Goal of the exercise:
Please report every line in the material below where the word "black" is found.

Data segment:
-*-*-
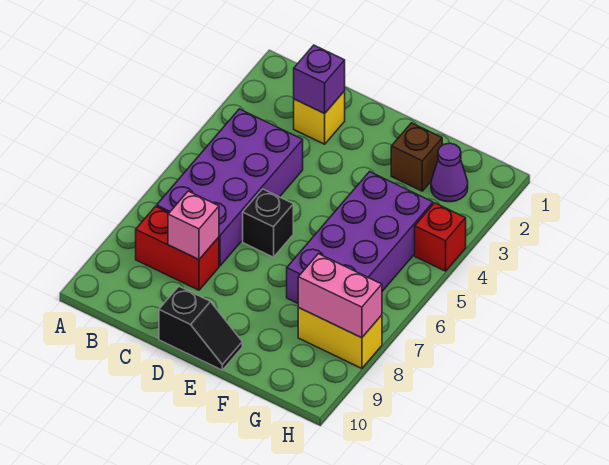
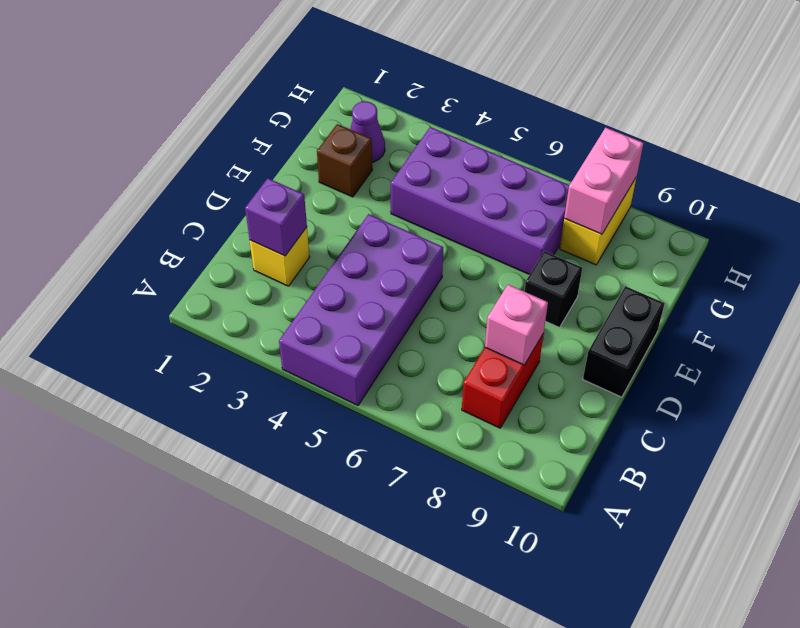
purple brick B4:C7 level 1 -> purple brick A4:D5 level 1
black brick D6 level 1 -> black brick E8 level 1
black slope D10:E10 level 1 top D -> black brick D10:E10 level 1
red brick H4 level 1 -> none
-*-*-
Solution for this exercise:
black brick D6 level 1 -> black brick E8 level 1
black slope D10:E10 level 1 top D -> black brick D10:E10 level 1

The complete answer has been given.